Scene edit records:
◇ ◇ ◇ ◇ ◇ ◇ ◇
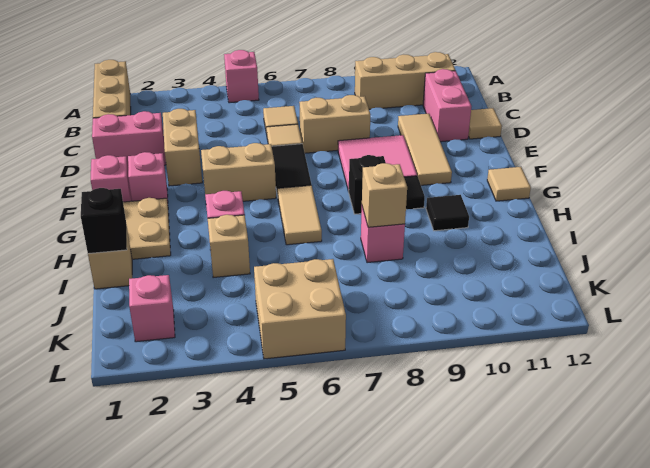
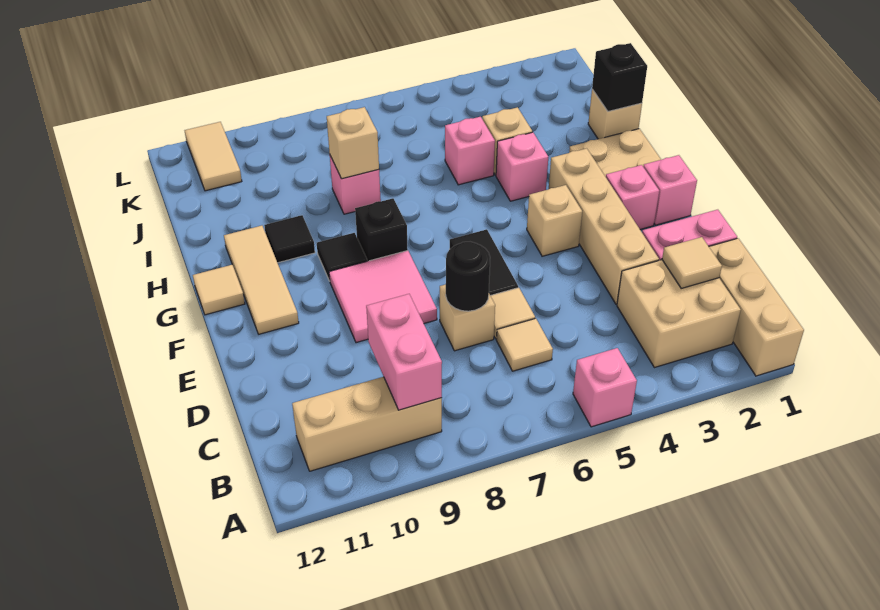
pink brick C11:D11 level 1 -> pink brick B9:C9 level 2
tan brick D3:E3 level 1 -> tan brick D3:G3 level 1
tan brick D7:D8 level 1 -> tan brick D7 level 1
none -> black round brick D7 level 2
tan tile D10:F10 level 1 -> tan tile F11:H11 level 1
tan tile D12 level 1 -> tan tile C2 level 2
tan brick F4:F5 level 1 -> tan brick F4 level 1
tan tile G6:H6 level 1 -> tan tile K11:L11 level 1
pink brick K2 level 1 -> pink brick I5 level 1
tan brick K5:L6 level 1 -> tan brick B2:C3 level 1

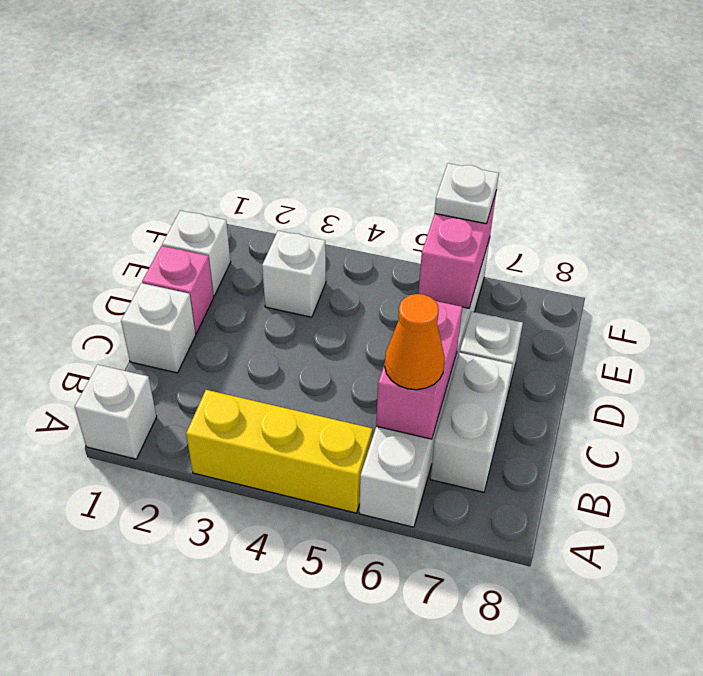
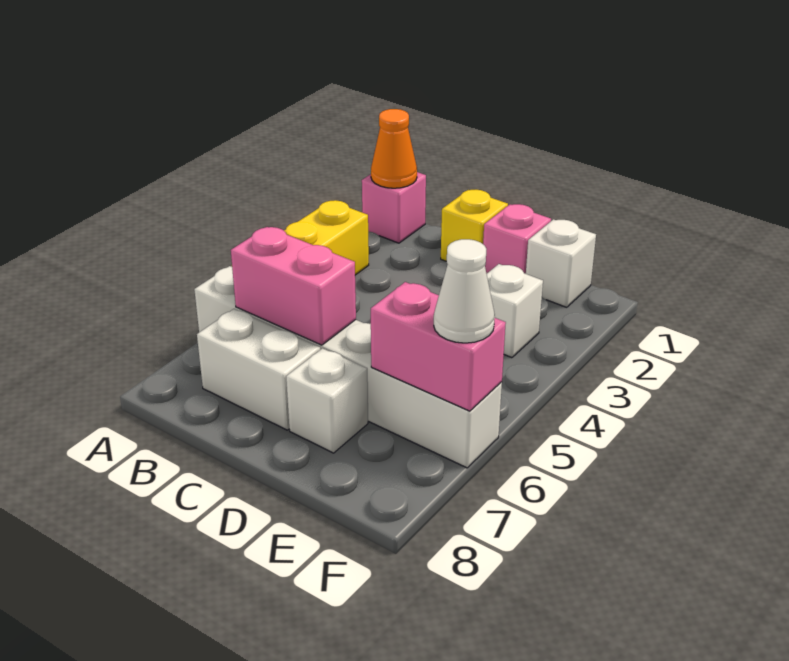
white brick A1 level 1 -> pink brick A1 level 1
orange cone B6 level 3 -> orange cone A1 level 2
white brick C1 level 1 -> yellow brick C1 level 1
white plate F6 level 3 -> white cone F6 level 3

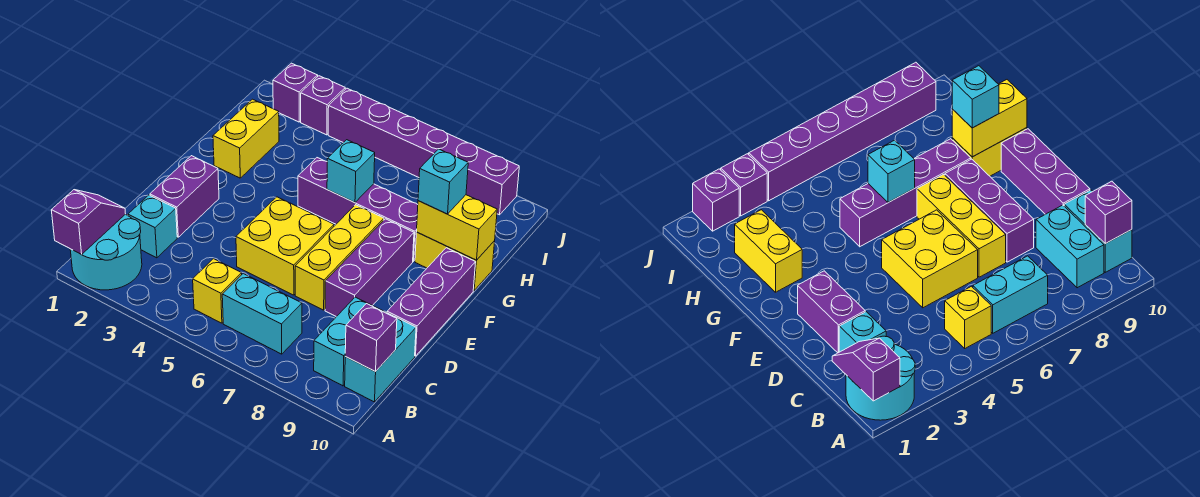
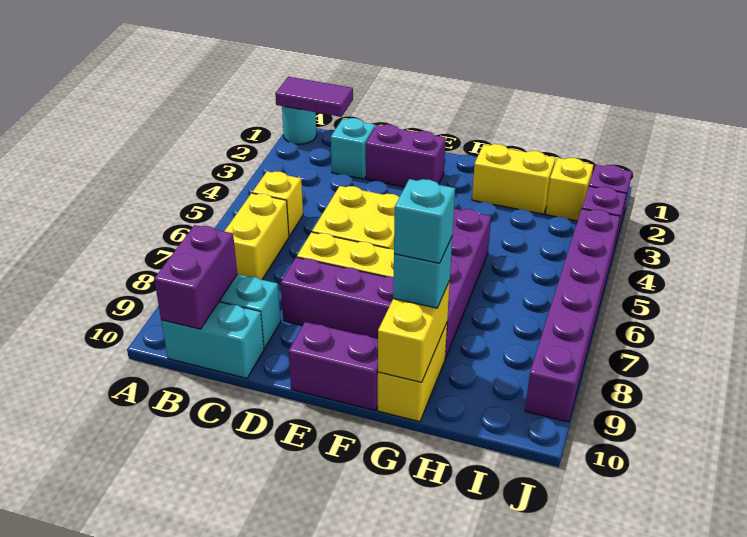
cyan round brick A1:B2 level 1 -> cyan round brick A1 level 1
purple slope A1:B1 level 2 top A -> purple tile A1:B1 level 2
cyan brick B6:B7 level 1 -> yellow brick B6:B7 level 1
purple brick B10 level 2 -> purple brick B9:B10 level 2
purple brick D10:F10 level 1 -> purple brick E10:F10 level 1
cyan brick G6 level 2 -> cyan brick G9 level 4
none -> yellow brick I2 level 1

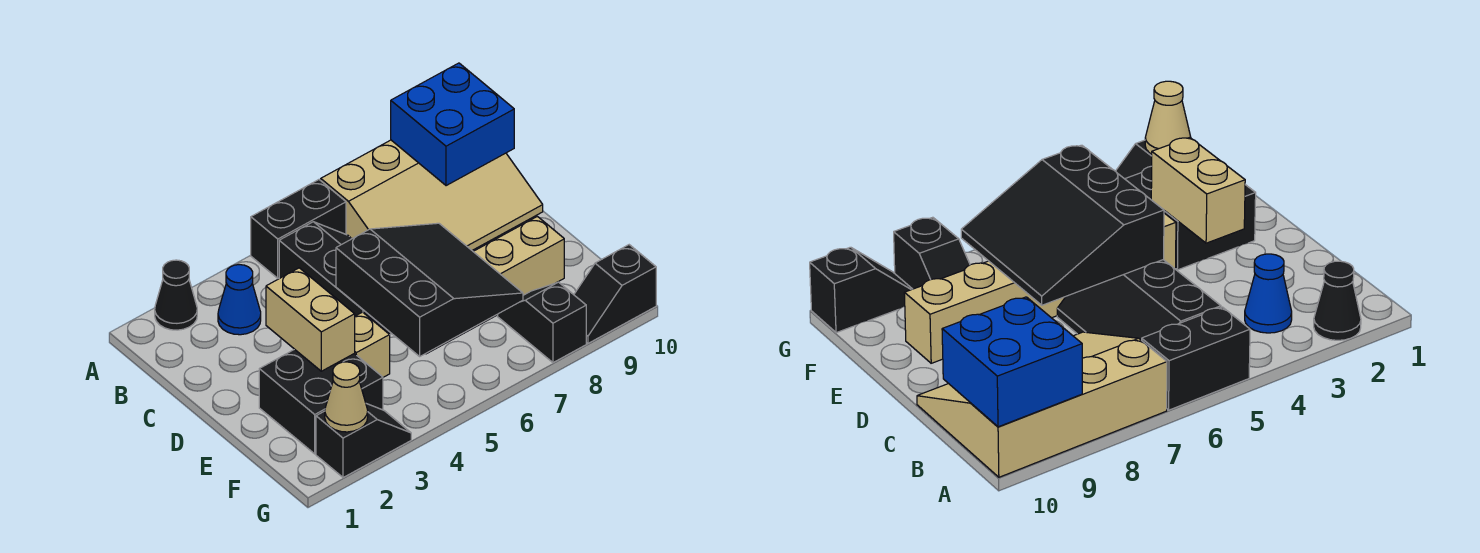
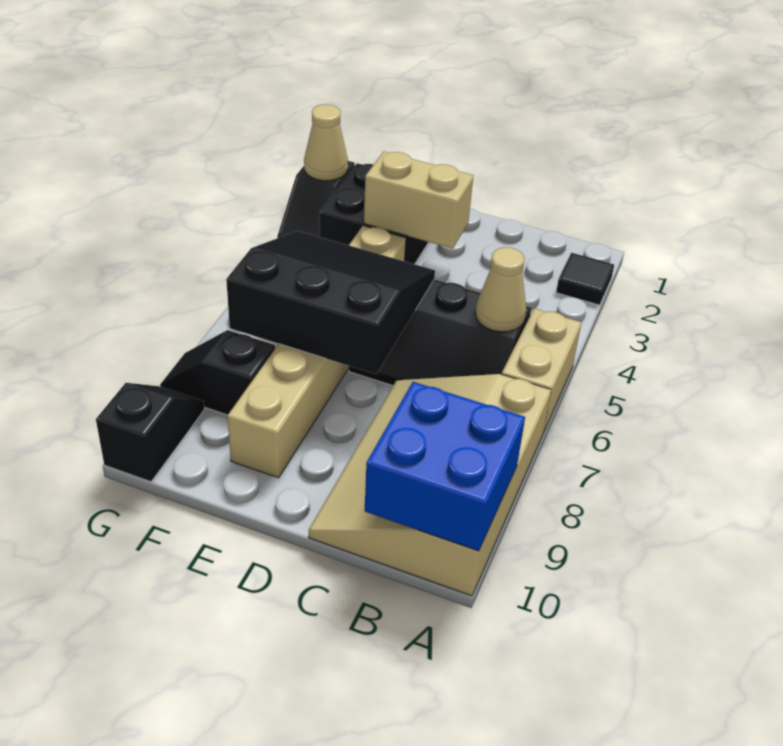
black cone A2 level 1 -> black tile A2 level 1
black brick A5:A6 level 1 -> tan brick A5:A6 level 1
blue cone B3 level 1 -> none
none -> tan cone B5 level 2
black slope D5:F7 level 2 top 5 -> black slope D5:F7 level 2 top 7
black slope F8:G8 level 1 top G -> black slope F8:G8 level 1 top F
◇ ◇ ◇ ◇ ◇ ◇ ◇
## Task instructions
Reproduce exactly the lines of the data above that run from the line with "tan brick D3:E3" down to the line with "black cone A2", both ends included. Pictures do not belong in the copy.

## Task response
tan brick D3:E3 level 1 -> tan brick D3:G3 level 1
tan brick D7:D8 level 1 -> tan brick D7 level 1
none -> black round brick D7 level 2
tan tile D10:F10 level 1 -> tan tile F11:H11 level 1
tan tile D12 level 1 -> tan tile C2 level 2
tan brick F4:F5 level 1 -> tan brick F4 level 1
tan tile G6:H6 level 1 -> tan tile K11:L11 level 1
pink brick K2 level 1 -> pink brick I5 level 1
tan brick K5:L6 level 1 -> tan brick B2:C3 level 1

white brick A1 level 1 -> pink brick A1 level 1
orange cone B6 level 3 -> orange cone A1 level 2
white brick C1 level 1 -> yellow brick C1 level 1
white plate F6 level 3 -> white cone F6 level 3

cyan round brick A1:B2 level 1 -> cyan round brick A1 level 1
purple slope A1:B1 level 2 top A -> purple tile A1:B1 level 2
cyan brick B6:B7 level 1 -> yellow brick B6:B7 level 1
purple brick B10 level 2 -> purple brick B9:B10 level 2
purple brick D10:F10 level 1 -> purple brick E10:F10 level 1
cyan brick G6 level 2 -> cyan brick G9 level 4
none -> yellow brick I2 level 1

black cone A2 level 1 -> black tile A2 level 1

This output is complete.